DATA SHOWN =
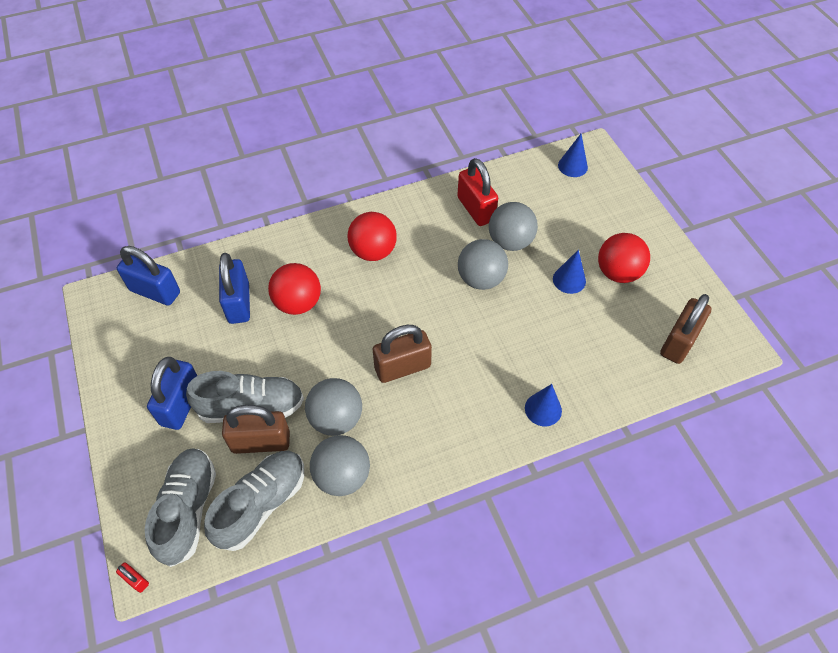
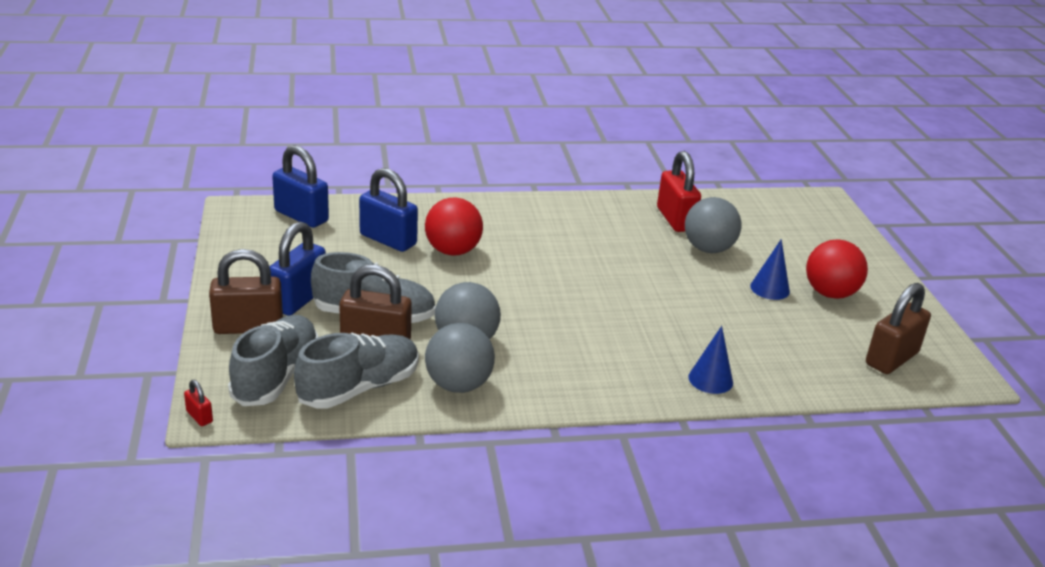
camera: 10 degrees right, 25 degrees down
(239, 303) = (388, 240): blue padlock -> blue padlock turned 60 degrees counterclockwise
(373, 251) = (549, 229): red ball -> none
(402, 367) = (554, 318): brown padlock -> brown padlock (248, 327)
(481, 279) = (665, 270): grey ball -> none
(572, 166) = (797, 207): blue cone -> none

WHAT THE TASK ASKS =
Give back all of the material exactly, though without the images it contains.

WRITTEN ANSWER =
camera: 10 degrees right, 25 degrees down
(239, 303) = (388, 240): blue padlock -> blue padlock turned 60 degrees counterclockwise
(373, 251) = (549, 229): red ball -> none
(402, 367) = (554, 318): brown padlock -> brown padlock (248, 327)
(481, 279) = (665, 270): grey ball -> none
(572, 166) = (797, 207): blue cone -> none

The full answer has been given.